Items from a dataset
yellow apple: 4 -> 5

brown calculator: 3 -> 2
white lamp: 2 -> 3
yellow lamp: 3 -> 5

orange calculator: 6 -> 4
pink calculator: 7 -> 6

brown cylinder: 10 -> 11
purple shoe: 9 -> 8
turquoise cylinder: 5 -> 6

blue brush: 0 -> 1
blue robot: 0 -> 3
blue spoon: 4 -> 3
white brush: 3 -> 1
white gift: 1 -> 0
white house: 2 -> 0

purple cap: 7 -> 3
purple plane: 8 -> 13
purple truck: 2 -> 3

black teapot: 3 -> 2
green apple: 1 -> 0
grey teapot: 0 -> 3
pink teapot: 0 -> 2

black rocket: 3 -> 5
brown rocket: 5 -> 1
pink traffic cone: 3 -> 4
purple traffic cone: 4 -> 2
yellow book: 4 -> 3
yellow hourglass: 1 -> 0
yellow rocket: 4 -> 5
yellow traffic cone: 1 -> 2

Activity
Word for word, print every line above.

Result for this exercise
yellow apple: 4 -> 5

brown calculator: 3 -> 2
white lamp: 2 -> 3
yellow lamp: 3 -> 5

orange calculator: 6 -> 4
pink calculator: 7 -> 6

brown cylinder: 10 -> 11
purple shoe: 9 -> 8
turquoise cylinder: 5 -> 6

blue brush: 0 -> 1
blue robot: 0 -> 3
blue spoon: 4 -> 3
white brush: 3 -> 1
white gift: 1 -> 0
white house: 2 -> 0

purple cap: 7 -> 3
purple plane: 8 -> 13
purple truck: 2 -> 3

black teapot: 3 -> 2
green apple: 1 -> 0
grey teapot: 0 -> 3
pink teapot: 0 -> 2

black rocket: 3 -> 5
brown rocket: 5 -> 1
pink traffic cone: 3 -> 4
purple traffic cone: 4 -> 2
yellow book: 4 -> 3
yellow hourglass: 1 -> 0
yellow rocket: 4 -> 5
yellow traffic cone: 1 -> 2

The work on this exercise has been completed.